● **Work task**
Below is a listing; repeat exactly the lines from the one containing "green key: 1 -> 0" to the one containing "turquoise tree: 5 -> 3", both included.

Records for this task Block Start

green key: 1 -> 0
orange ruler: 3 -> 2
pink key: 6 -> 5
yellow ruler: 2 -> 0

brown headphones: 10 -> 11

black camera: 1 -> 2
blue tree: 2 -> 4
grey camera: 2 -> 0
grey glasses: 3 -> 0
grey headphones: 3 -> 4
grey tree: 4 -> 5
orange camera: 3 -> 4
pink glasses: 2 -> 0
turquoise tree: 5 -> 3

Records for this task Block End
Records for this task Block Start

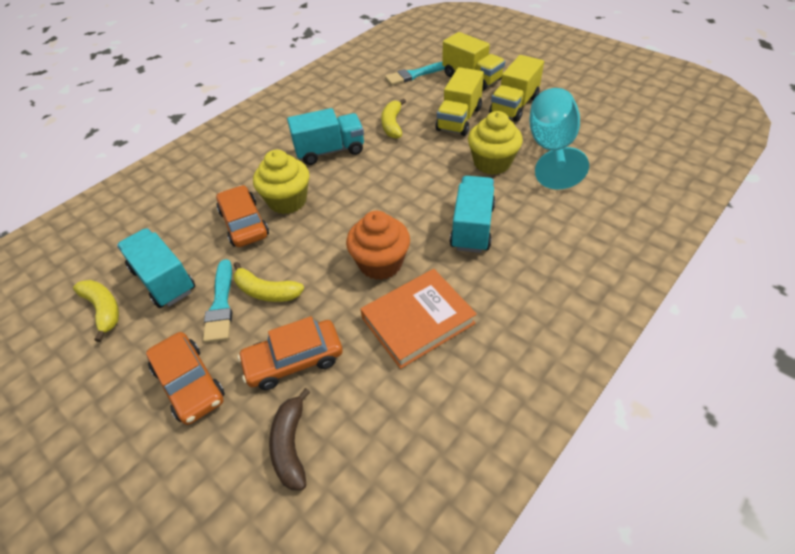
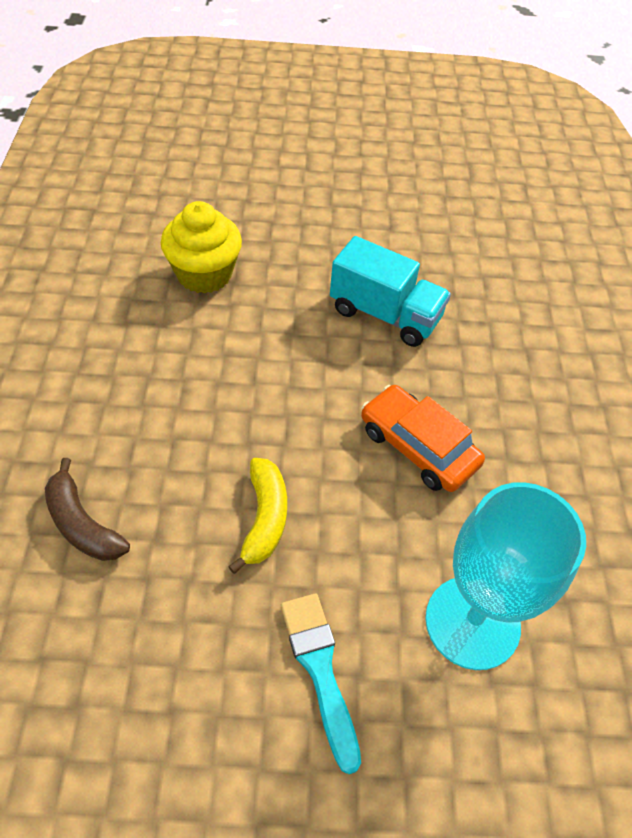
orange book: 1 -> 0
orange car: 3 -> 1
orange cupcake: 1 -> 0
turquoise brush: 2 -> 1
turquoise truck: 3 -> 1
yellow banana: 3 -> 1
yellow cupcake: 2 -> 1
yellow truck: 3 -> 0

Records for this task Block End

● **Your solution**
green key: 1 -> 0
orange ruler: 3 -> 2
pink key: 6 -> 5
yellow ruler: 2 -> 0

brown headphones: 10 -> 11

black camera: 1 -> 2
blue tree: 2 -> 4
grey camera: 2 -> 0
grey glasses: 3 -> 0
grey headphones: 3 -> 4
grey tree: 4 -> 5
orange camera: 3 -> 4
pink glasses: 2 -> 0
turquoise tree: 5 -> 3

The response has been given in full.